Collection entries
___
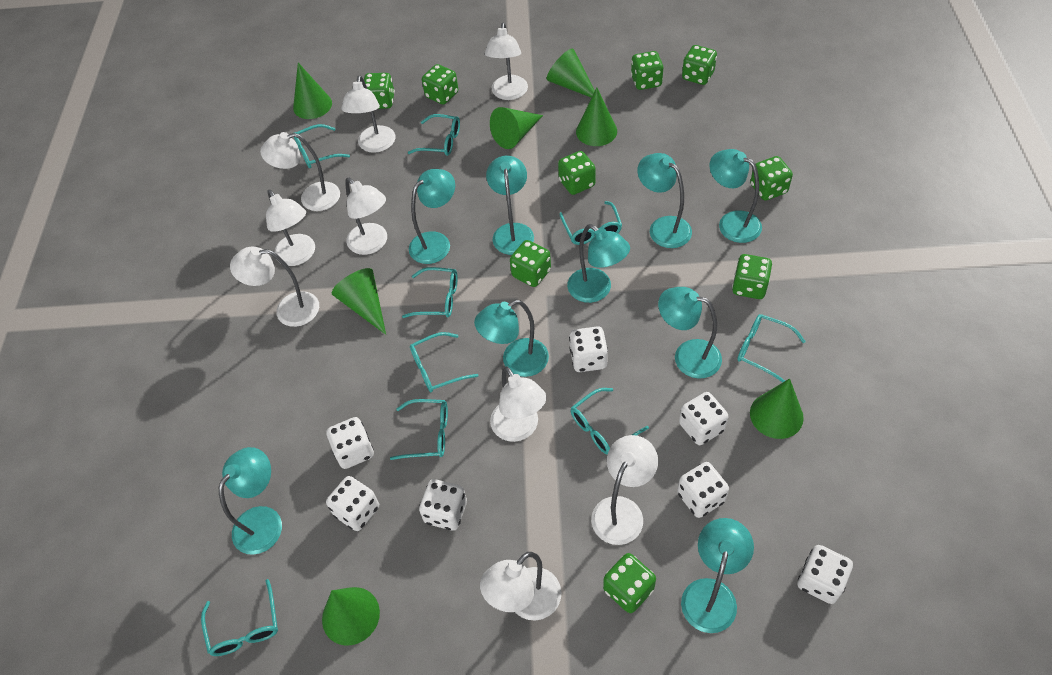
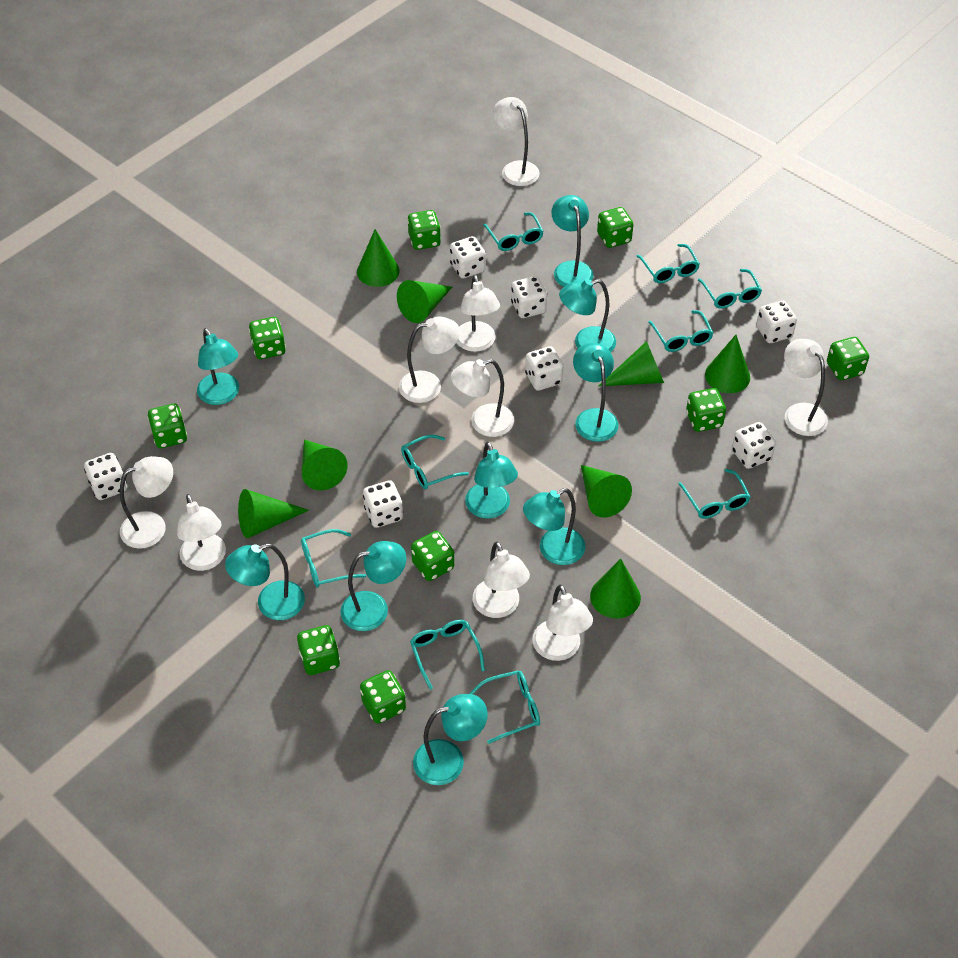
green cone: 7 -> 8

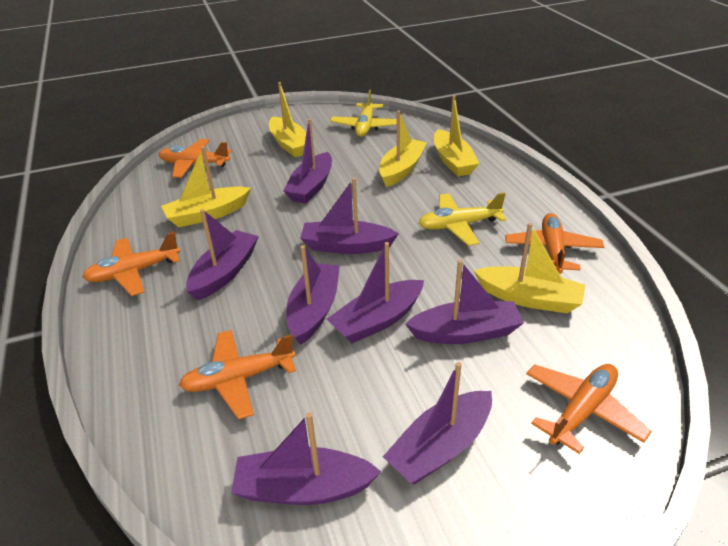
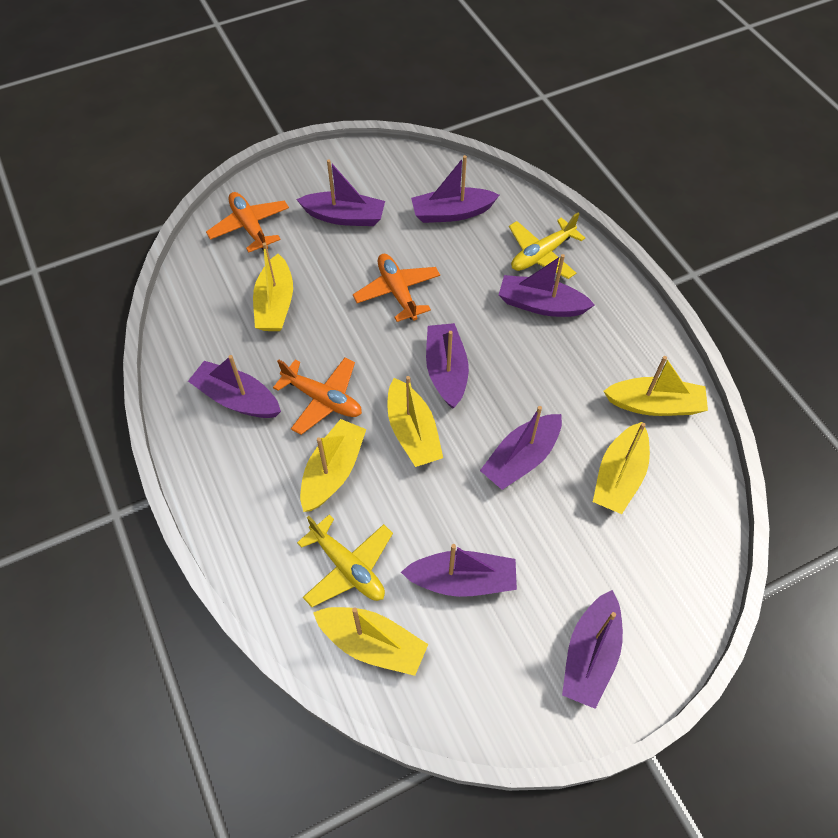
orange plane: 5 -> 3
yellow boat: 5 -> 6

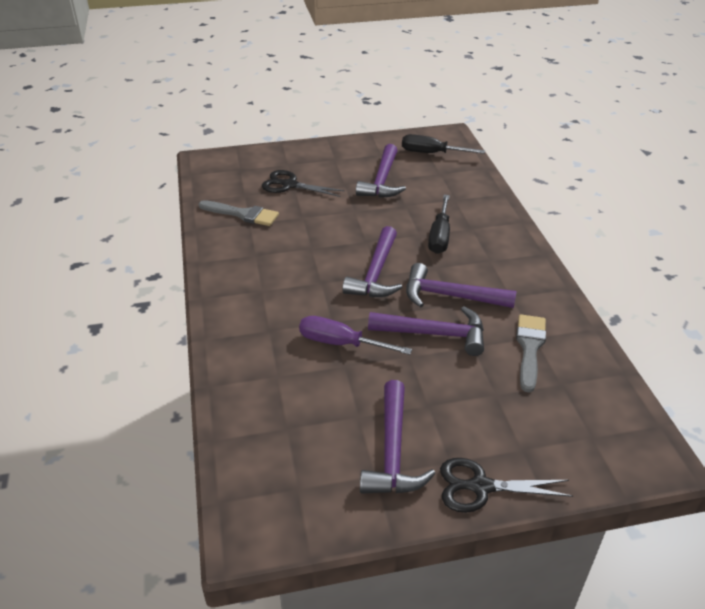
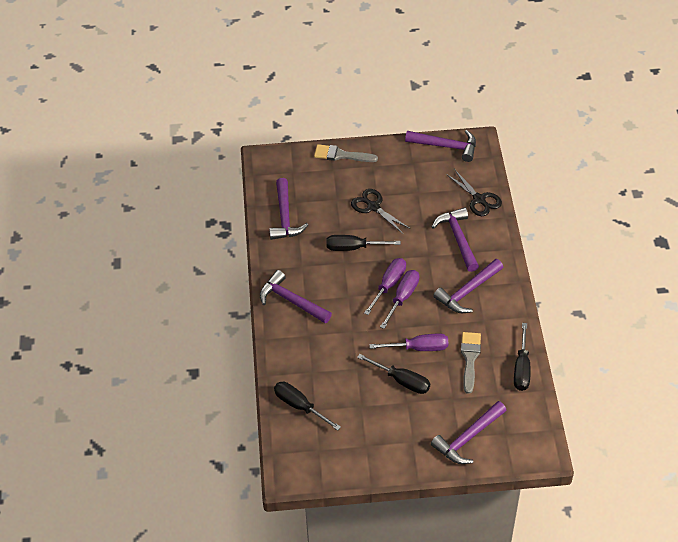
black screwdriver: 2 -> 4
purple hammer: 5 -> 6
purple screwdriver: 1 -> 3

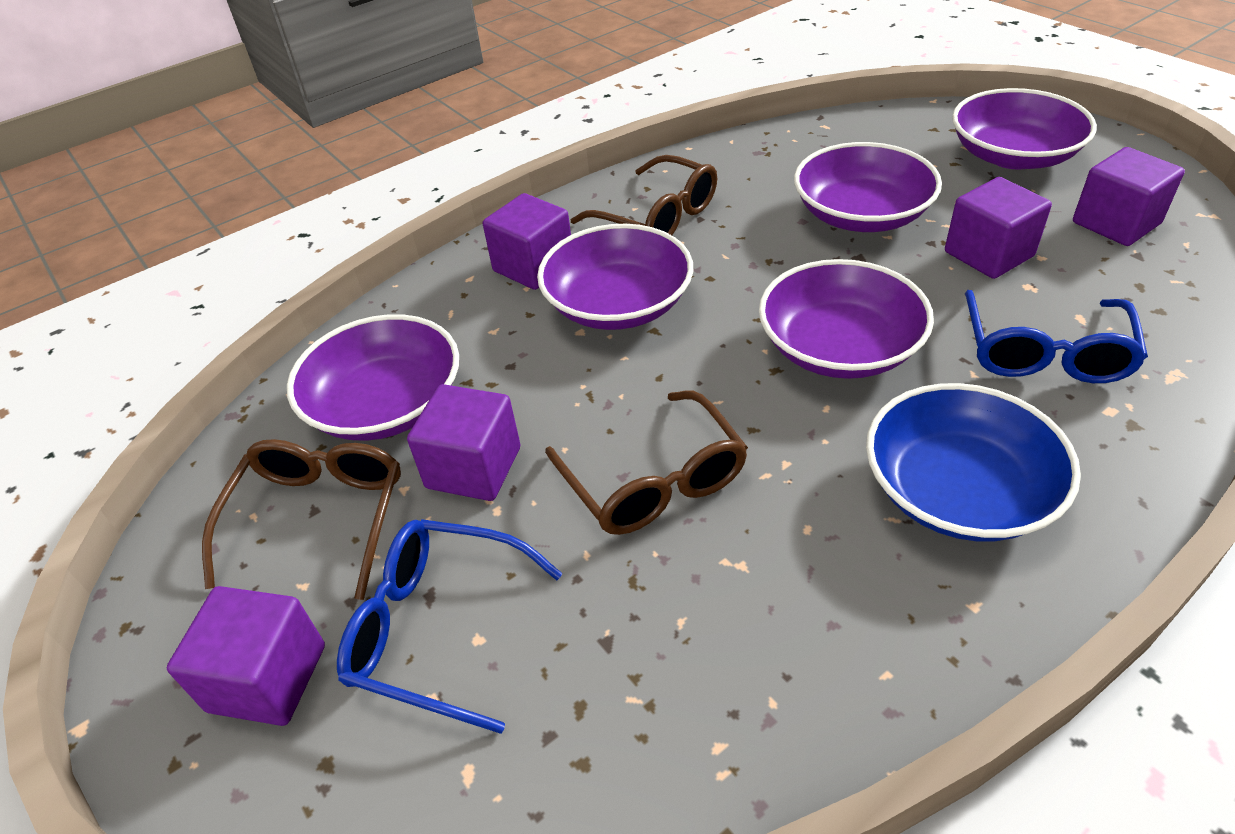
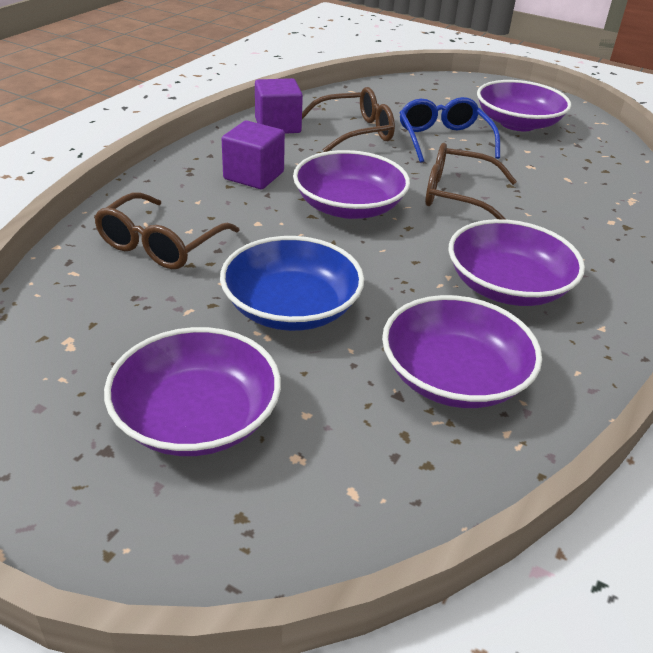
blue glasses: 2 -> 1
purple cube: 5 -> 2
___
Within the records above, determine the number of lines that hold the word "screwdriver" and return only that value.

▶ Result: 2